Transcribe all the entries that follow, leaving nothing out.

> _Records_
━━━━━━━━━━━━━━━━

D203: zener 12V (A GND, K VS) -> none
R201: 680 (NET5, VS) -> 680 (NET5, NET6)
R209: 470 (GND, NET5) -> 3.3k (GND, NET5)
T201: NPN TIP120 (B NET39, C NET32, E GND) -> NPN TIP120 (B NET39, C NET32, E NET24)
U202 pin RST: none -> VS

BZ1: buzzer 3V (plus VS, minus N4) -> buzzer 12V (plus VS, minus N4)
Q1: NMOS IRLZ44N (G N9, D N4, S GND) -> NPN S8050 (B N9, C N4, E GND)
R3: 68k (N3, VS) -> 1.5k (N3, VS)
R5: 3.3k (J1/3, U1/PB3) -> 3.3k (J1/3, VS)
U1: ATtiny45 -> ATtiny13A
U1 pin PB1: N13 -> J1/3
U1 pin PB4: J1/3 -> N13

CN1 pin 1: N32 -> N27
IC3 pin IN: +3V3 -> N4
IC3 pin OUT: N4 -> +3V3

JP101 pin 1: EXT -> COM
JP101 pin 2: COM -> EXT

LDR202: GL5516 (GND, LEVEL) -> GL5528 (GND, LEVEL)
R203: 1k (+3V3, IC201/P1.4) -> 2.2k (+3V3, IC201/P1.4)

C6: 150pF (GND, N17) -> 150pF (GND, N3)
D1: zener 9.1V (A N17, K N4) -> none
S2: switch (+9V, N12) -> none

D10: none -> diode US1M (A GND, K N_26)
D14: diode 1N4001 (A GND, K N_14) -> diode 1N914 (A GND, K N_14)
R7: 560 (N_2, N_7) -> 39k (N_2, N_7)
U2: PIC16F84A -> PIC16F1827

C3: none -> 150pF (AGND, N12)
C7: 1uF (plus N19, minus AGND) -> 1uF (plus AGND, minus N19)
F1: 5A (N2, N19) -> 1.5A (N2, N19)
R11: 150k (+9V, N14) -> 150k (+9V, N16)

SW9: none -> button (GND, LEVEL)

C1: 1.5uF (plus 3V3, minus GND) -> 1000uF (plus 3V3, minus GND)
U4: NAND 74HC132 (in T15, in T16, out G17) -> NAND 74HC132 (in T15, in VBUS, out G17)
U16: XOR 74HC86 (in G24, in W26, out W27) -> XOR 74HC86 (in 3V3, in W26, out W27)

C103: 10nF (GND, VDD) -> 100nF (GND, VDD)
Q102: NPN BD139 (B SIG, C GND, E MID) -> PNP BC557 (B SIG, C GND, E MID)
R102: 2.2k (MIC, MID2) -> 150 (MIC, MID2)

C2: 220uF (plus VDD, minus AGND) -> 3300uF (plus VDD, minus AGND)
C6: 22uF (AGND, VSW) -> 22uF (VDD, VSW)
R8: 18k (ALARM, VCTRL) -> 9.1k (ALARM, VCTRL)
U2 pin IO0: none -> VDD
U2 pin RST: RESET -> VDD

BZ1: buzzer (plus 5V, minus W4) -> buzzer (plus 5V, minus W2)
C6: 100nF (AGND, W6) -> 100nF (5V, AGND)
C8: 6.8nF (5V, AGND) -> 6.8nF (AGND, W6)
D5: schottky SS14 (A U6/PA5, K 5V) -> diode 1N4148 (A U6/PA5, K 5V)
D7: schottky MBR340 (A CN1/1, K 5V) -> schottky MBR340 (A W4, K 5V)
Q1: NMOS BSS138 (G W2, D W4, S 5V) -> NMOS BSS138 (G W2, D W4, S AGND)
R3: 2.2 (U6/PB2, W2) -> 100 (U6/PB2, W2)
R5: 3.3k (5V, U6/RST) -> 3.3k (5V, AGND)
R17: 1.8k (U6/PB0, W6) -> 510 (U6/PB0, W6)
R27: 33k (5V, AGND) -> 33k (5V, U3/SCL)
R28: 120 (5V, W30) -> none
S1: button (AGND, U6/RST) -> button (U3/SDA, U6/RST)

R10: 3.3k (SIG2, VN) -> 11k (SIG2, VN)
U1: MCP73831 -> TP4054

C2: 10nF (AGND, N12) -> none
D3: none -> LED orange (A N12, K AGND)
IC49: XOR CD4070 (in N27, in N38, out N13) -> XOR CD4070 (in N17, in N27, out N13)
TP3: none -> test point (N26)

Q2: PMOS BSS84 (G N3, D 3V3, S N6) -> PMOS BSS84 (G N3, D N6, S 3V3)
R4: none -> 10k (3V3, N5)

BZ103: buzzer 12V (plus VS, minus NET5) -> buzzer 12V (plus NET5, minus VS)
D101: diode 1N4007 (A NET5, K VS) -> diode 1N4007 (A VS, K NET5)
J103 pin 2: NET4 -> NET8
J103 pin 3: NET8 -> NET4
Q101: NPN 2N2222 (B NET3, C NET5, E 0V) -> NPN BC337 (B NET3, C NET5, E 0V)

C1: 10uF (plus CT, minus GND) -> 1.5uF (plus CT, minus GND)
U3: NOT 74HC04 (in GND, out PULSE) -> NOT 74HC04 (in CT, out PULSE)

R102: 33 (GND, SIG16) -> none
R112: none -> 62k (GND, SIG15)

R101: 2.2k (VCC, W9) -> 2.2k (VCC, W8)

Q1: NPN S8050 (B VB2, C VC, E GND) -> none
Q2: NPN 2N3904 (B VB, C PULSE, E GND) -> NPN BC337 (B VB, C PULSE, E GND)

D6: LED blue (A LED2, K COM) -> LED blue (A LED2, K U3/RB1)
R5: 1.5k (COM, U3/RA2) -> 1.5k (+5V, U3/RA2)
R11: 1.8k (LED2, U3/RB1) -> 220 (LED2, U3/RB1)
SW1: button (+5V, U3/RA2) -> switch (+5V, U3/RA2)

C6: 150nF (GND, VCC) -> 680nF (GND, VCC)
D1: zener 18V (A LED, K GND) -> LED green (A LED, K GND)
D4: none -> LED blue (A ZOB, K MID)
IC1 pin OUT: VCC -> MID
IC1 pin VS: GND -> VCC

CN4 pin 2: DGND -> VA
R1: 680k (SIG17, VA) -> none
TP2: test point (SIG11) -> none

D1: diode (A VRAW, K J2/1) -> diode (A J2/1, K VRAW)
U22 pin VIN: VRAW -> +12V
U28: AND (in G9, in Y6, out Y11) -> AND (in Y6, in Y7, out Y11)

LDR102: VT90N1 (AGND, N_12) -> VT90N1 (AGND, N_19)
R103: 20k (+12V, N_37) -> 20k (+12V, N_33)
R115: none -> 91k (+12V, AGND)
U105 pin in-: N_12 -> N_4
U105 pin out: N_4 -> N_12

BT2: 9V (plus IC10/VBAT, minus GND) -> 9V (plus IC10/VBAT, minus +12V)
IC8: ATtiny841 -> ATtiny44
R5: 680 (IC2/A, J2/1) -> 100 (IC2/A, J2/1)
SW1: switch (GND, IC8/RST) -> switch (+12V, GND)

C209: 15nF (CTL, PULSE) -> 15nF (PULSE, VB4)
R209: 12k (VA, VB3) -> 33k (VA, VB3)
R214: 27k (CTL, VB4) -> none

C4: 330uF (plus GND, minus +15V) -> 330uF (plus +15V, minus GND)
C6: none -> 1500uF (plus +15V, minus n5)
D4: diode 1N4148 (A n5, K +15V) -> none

━━━━━━━━━━━━━━━━

> _Exercise result_
D203: zener 12V (A GND, K VS) -> none
R201: 680 (NET5, VS) -> 680 (NET5, NET6)
R209: 470 (GND, NET5) -> 3.3k (GND, NET5)
T201: NPN TIP120 (B NET39, C NET32, E GND) -> NPN TIP120 (B NET39, C NET32, E NET24)
U202 pin RST: none -> VS

BZ1: buzzer 3V (plus VS, minus N4) -> buzzer 12V (plus VS, minus N4)
Q1: NMOS IRLZ44N (G N9, D N4, S GND) -> NPN S8050 (B N9, C N4, E GND)
R3: 68k (N3, VS) -> 1.5k (N3, VS)
R5: 3.3k (J1/3, U1/PB3) -> 3.3k (J1/3, VS)
U1: ATtiny45 -> ATtiny13A
U1 pin PB1: N13 -> J1/3
U1 pin PB4: J1/3 -> N13

CN1 pin 1: N32 -> N27
IC3 pin IN: +3V3 -> N4
IC3 pin OUT: N4 -> +3V3

JP101 pin 1: EXT -> COM
JP101 pin 2: COM -> EXT

LDR202: GL5516 (GND, LEVEL) -> GL5528 (GND, LEVEL)
R203: 1k (+3V3, IC201/P1.4) -> 2.2k (+3V3, IC201/P1.4)

C6: 150pF (GND, N17) -> 150pF (GND, N3)
D1: zener 9.1V (A N17, K N4) -> none
S2: switch (+9V, N12) -> none

D10: none -> diode US1M (A GND, K N_26)
D14: diode 1N4001 (A GND, K N_14) -> diode 1N914 (A GND, K N_14)
R7: 560 (N_2, N_7) -> 39k (N_2, N_7)
U2: PIC16F84A -> PIC16F1827

C3: none -> 150pF (AGND, N12)
C7: 1uF (plus N19, minus AGND) -> 1uF (plus AGND, minus N19)
F1: 5A (N2, N19) -> 1.5A (N2, N19)
R11: 150k (+9V, N14) -> 150k (+9V, N16)

SW9: none -> button (GND, LEVEL)

C1: 1.5uF (plus 3V3, minus GND) -> 1000uF (plus 3V3, minus GND)
U4: NAND 74HC132 (in T15, in T16, out G17) -> NAND 74HC132 (in T15, in VBUS, out G17)
U16: XOR 74HC86 (in G24, in W26, out W27) -> XOR 74HC86 (in 3V3, in W26, out W27)

C103: 10nF (GND, VDD) -> 100nF (GND, VDD)
Q102: NPN BD139 (B SIG, C GND, E MID) -> PNP BC557 (B SIG, C GND, E MID)
R102: 2.2k (MIC, MID2) -> 150 (MIC, MID2)

C2: 220uF (plus VDD, minus AGND) -> 3300uF (plus VDD, minus AGND)
C6: 22uF (AGND, VSW) -> 22uF (VDD, VSW)
R8: 18k (ALARM, VCTRL) -> 9.1k (ALARM, VCTRL)
U2 pin IO0: none -> VDD
U2 pin RST: RESET -> VDD

BZ1: buzzer (plus 5V, minus W4) -> buzzer (plus 5V, minus W2)
C6: 100nF (AGND, W6) -> 100nF (5V, AGND)
C8: 6.8nF (5V, AGND) -> 6.8nF (AGND, W6)
D5: schottky SS14 (A U6/PA5, K 5V) -> diode 1N4148 (A U6/PA5, K 5V)
D7: schottky MBR340 (A CN1/1, K 5V) -> schottky MBR340 (A W4, K 5V)
Q1: NMOS BSS138 (G W2, D W4, S 5V) -> NMOS BSS138 (G W2, D W4, S AGND)
R3: 2.2 (U6/PB2, W2) -> 100 (U6/PB2, W2)
R5: 3.3k (5V, U6/RST) -> 3.3k (5V, AGND)
R17: 1.8k (U6/PB0, W6) -> 510 (U6/PB0, W6)
R27: 33k (5V, AGND) -> 33k (5V, U3/SCL)
R28: 120 (5V, W30) -> none
S1: button (AGND, U6/RST) -> button (U3/SDA, U6/RST)

R10: 3.3k (SIG2, VN) -> 11k (SIG2, VN)
U1: MCP73831 -> TP4054

C2: 10nF (AGND, N12) -> none
D3: none -> LED orange (A N12, K AGND)
IC49: XOR CD4070 (in N27, in N38, out N13) -> XOR CD4070 (in N17, in N27, out N13)
TP3: none -> test point (N26)

Q2: PMOS BSS84 (G N3, D 3V3, S N6) -> PMOS BSS84 (G N3, D N6, S 3V3)
R4: none -> 10k (3V3, N5)

BZ103: buzzer 12V (plus VS, minus NET5) -> buzzer 12V (plus NET5, minus VS)
D101: diode 1N4007 (A NET5, K VS) -> diode 1N4007 (A VS, K NET5)
J103 pin 2: NET4 -> NET8
J103 pin 3: NET8 -> NET4
Q101: NPN 2N2222 (B NET3, C NET5, E 0V) -> NPN BC337 (B NET3, C NET5, E 0V)

C1: 10uF (plus CT, minus GND) -> 1.5uF (plus CT, minus GND)
U3: NOT 74HC04 (in GND, out PULSE) -> NOT 74HC04 (in CT, out PULSE)

R102: 33 (GND, SIG16) -> none
R112: none -> 62k (GND, SIG15)

R101: 2.2k (VCC, W9) -> 2.2k (VCC, W8)

Q1: NPN S8050 (B VB2, C VC, E GND) -> none
Q2: NPN 2N3904 (B VB, C PULSE, E GND) -> NPN BC337 (B VB, C PULSE, E GND)

D6: LED blue (A LED2, K COM) -> LED blue (A LED2, K U3/RB1)
R5: 1.5k (COM, U3/RA2) -> 1.5k (+5V, U3/RA2)
R11: 1.8k (LED2, U3/RB1) -> 220 (LED2, U3/RB1)
SW1: button (+5V, U3/RA2) -> switch (+5V, U3/RA2)

C6: 150nF (GND, VCC) -> 680nF (GND, VCC)
D1: zener 18V (A LED, K GND) -> LED green (A LED, K GND)
D4: none -> LED blue (A ZOB, K MID)
IC1 pin OUT: VCC -> MID
IC1 pin VS: GND -> VCC

CN4 pin 2: DGND -> VA
R1: 680k (SIG17, VA) -> none
TP2: test point (SIG11) -> none

D1: diode (A VRAW, K J2/1) -> diode (A J2/1, K VRAW)
U22 pin VIN: VRAW -> +12V
U28: AND (in G9, in Y6, out Y11) -> AND (in Y6, in Y7, out Y11)

LDR102: VT90N1 (AGND, N_12) -> VT90N1 (AGND, N_19)
R103: 20k (+12V, N_37) -> 20k (+12V, N_33)
R115: none -> 91k (+12V, AGND)
U105 pin in-: N_12 -> N_4
U105 pin out: N_4 -> N_12

BT2: 9V (plus IC10/VBAT, minus GND) -> 9V (plus IC10/VBAT, minus +12V)
IC8: ATtiny841 -> ATtiny44
R5: 680 (IC2/A, J2/1) -> 100 (IC2/A, J2/1)
SW1: switch (GND, IC8/RST) -> switch (+12V, GND)

C209: 15nF (CTL, PULSE) -> 15nF (PULSE, VB4)
R209: 12k (VA, VB3) -> 33k (VA, VB3)
R214: 27k (CTL, VB4) -> none

C4: 330uF (plus GND, minus +15V) -> 330uF (plus +15V, minus GND)
C6: none -> 1500uF (plus +15V, minus n5)
D4: diode 1N4148 (A n5, K +15V) -> none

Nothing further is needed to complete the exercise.